### Work task
Taking the line with "RADIO3 pin MOSI: D6 -> TX" as the first and the last line of the listing as the final one, please copy exactly those lines and no others, without pictures.

### Dataset excerpts
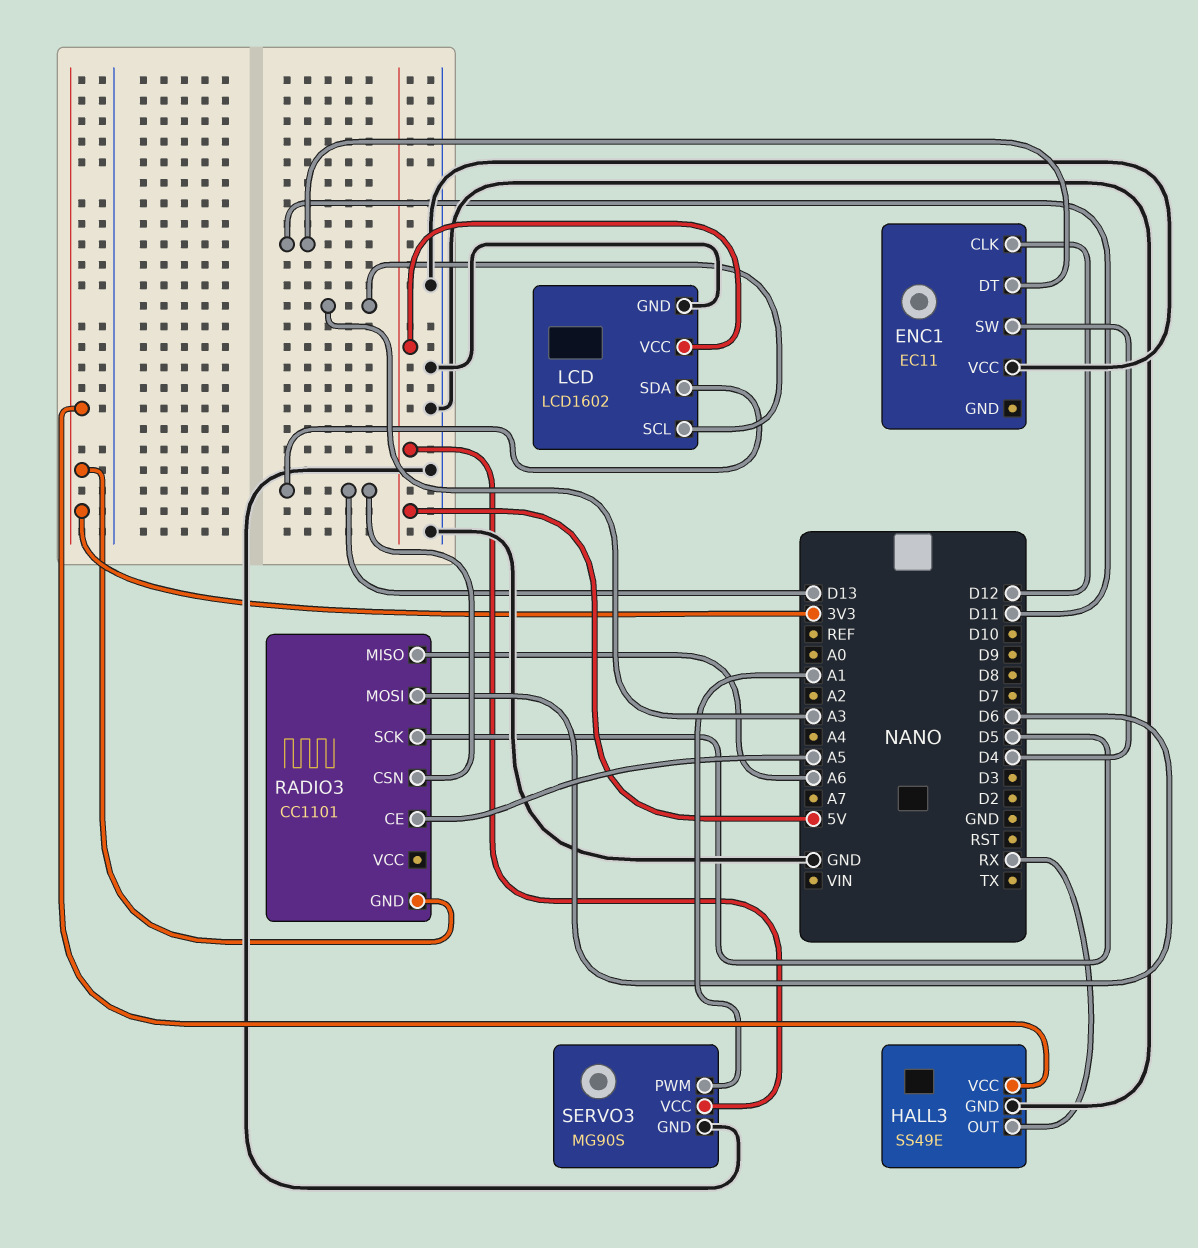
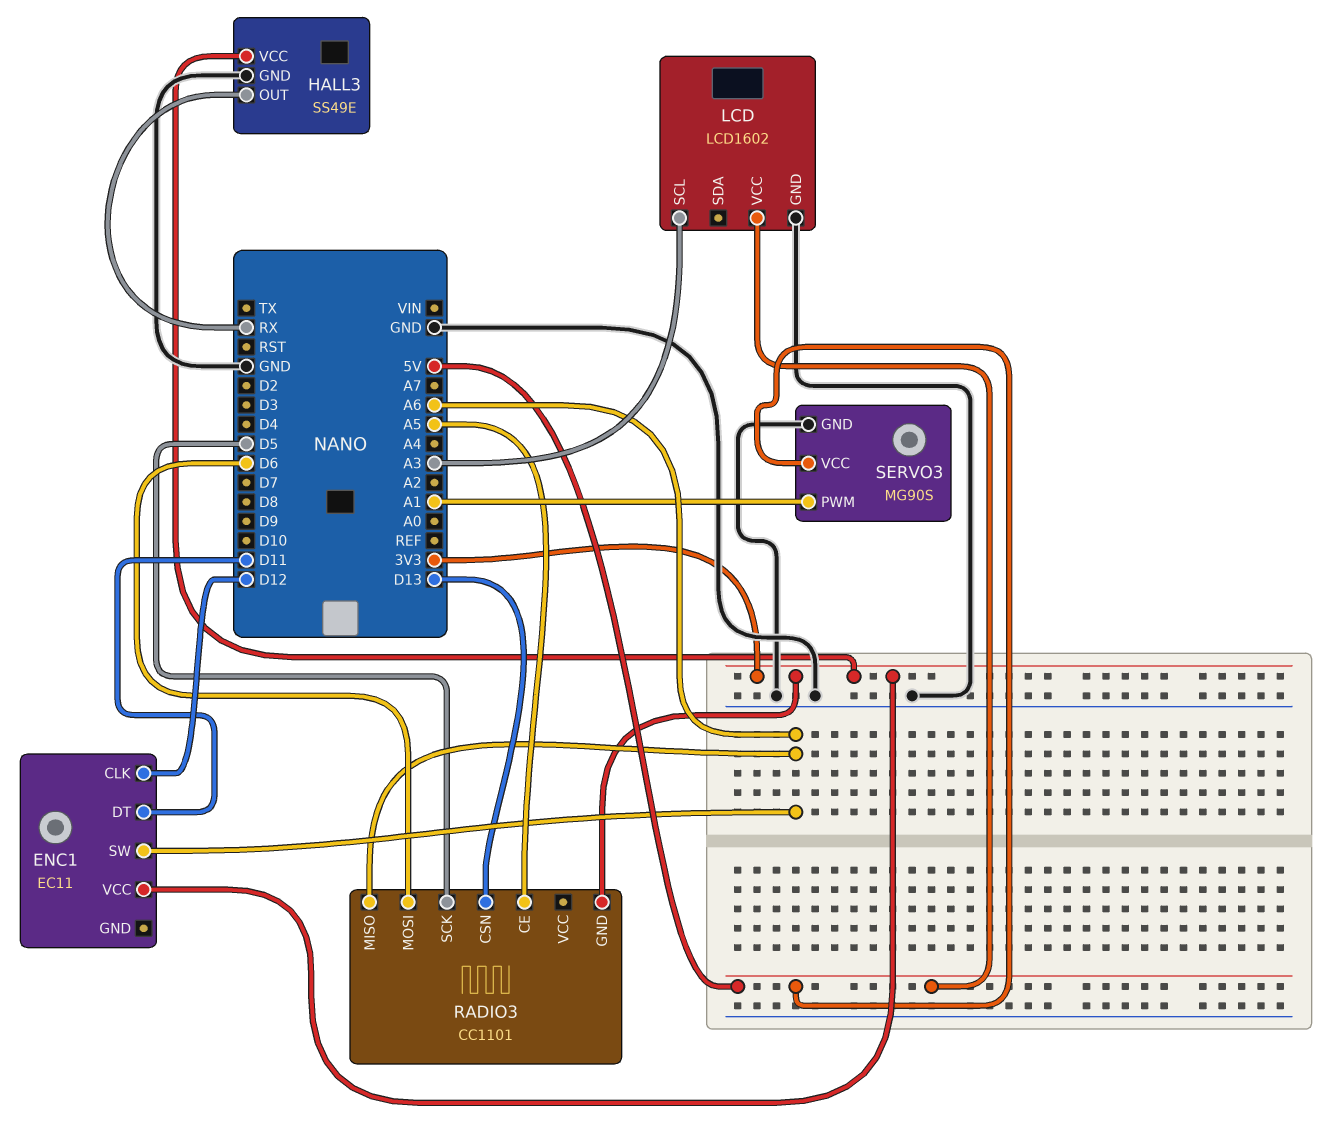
ENC1 pin SW: D4 -> A6
ENC1 pin VCC: GND -> 3V3
LCD pin SDA: D13 -> none

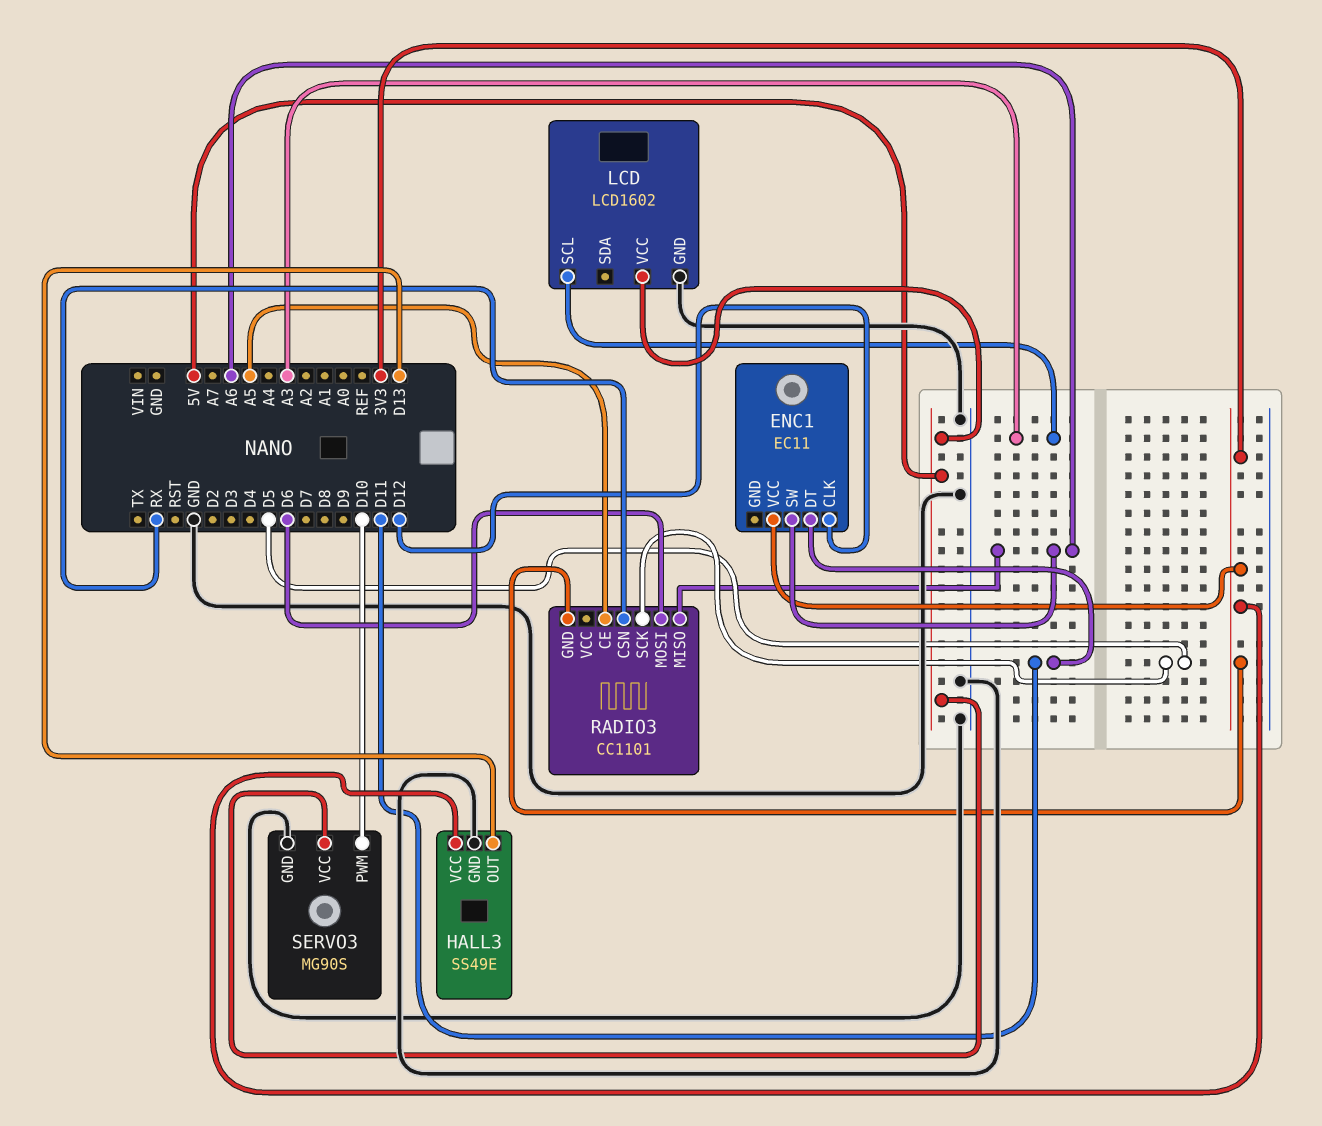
HALL3 pin OUT: RX -> D13
RADIO3 pin CSN: D13 -> RX
SERVO3 pin PWM: A1 -> D10

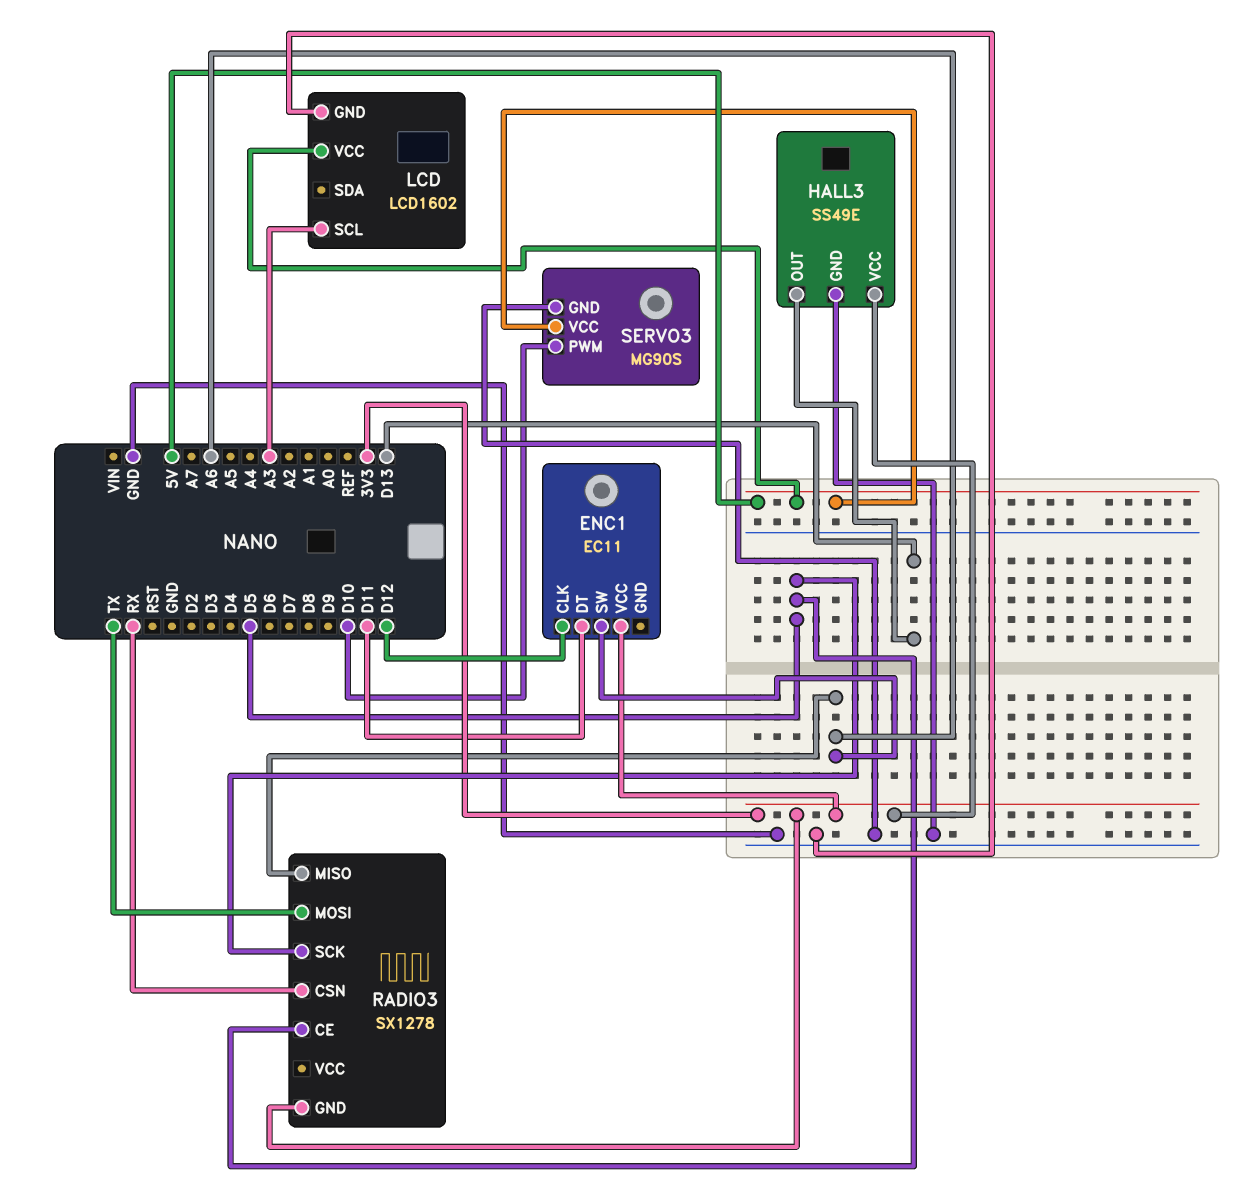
RADIO3: CC1101 -> SX1278
RADIO3 pin CE: A5 -> D5
RADIO3 pin MOSI: D6 -> TX

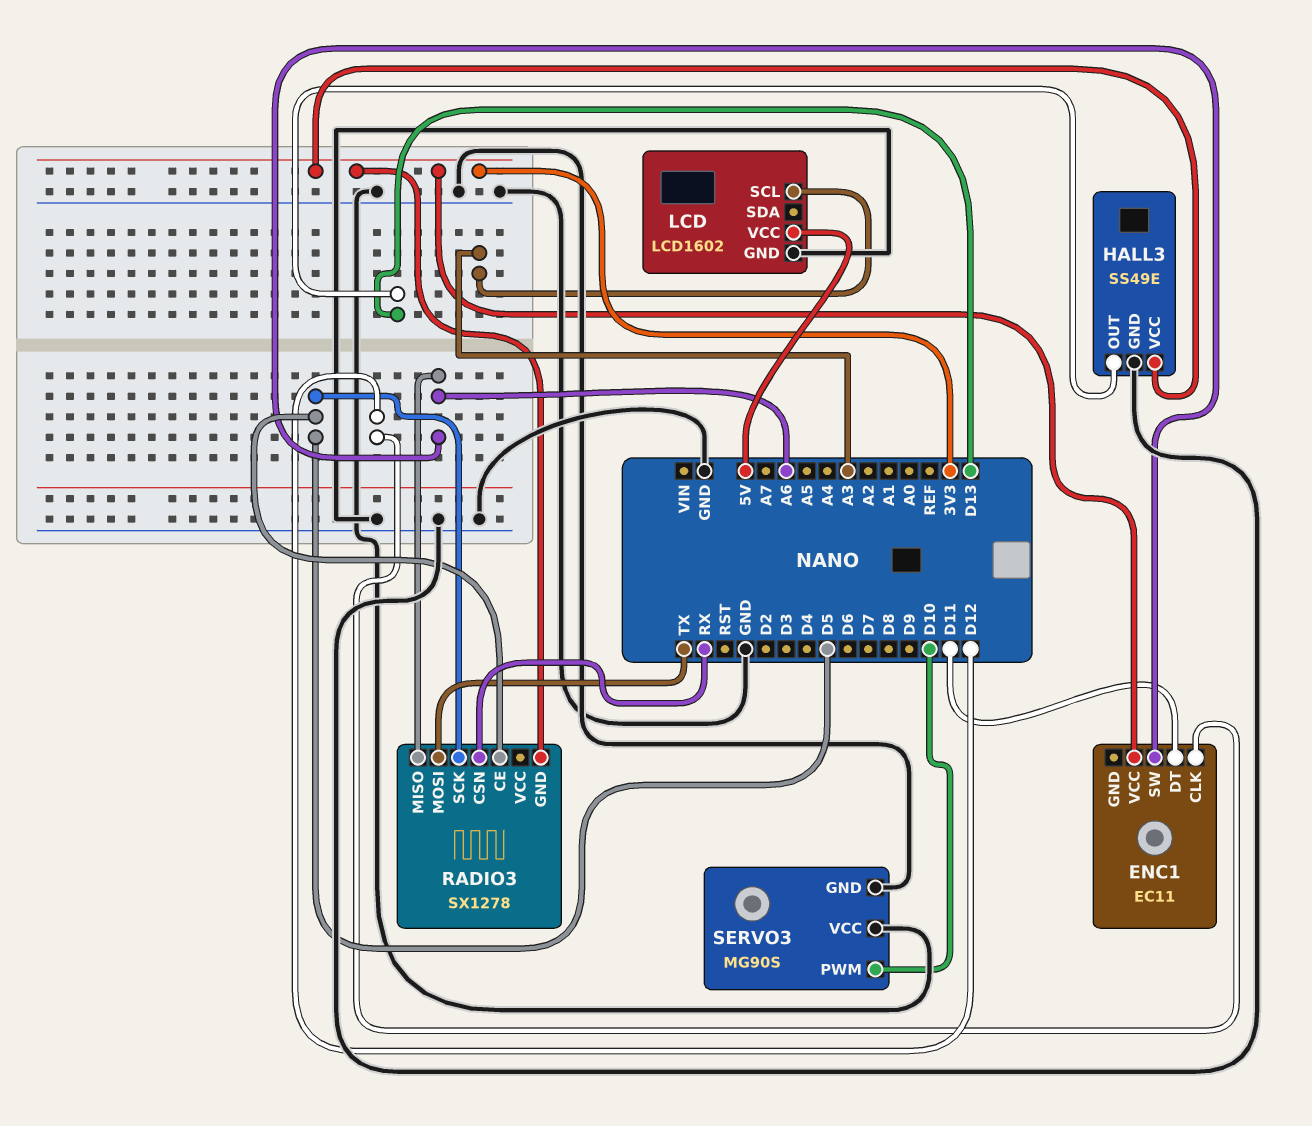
SERVO3 pin VCC: 5V -> GND

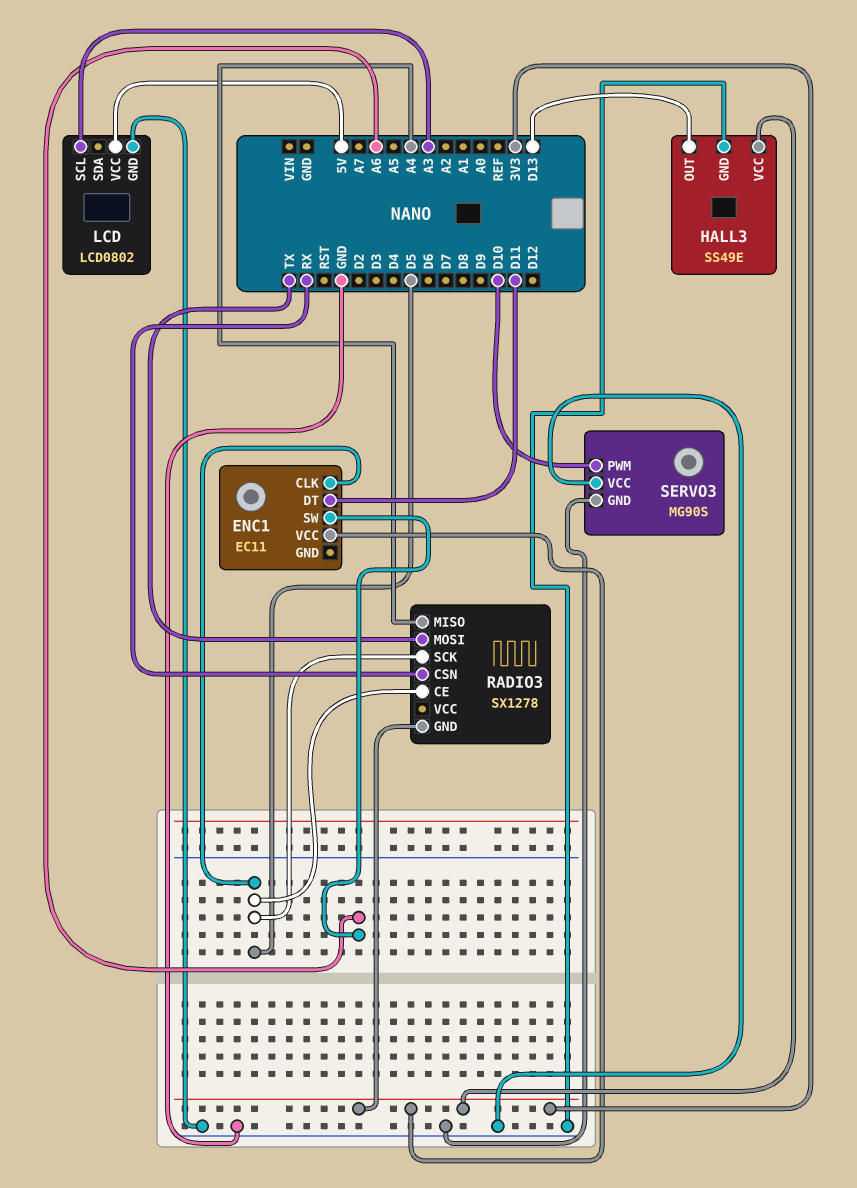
ENC1 pin CLK: D12 -> D5
LCD: LCD1602 -> LCD0802
RADIO3 pin MISO: A6 -> A4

### Response to this exercise
RADIO3 pin MOSI: D6 -> TX

SERVO3 pin VCC: 5V -> GND

ENC1 pin CLK: D12 -> D5
LCD: LCD1602 -> LCD0802
RADIO3 pin MISO: A6 -> A4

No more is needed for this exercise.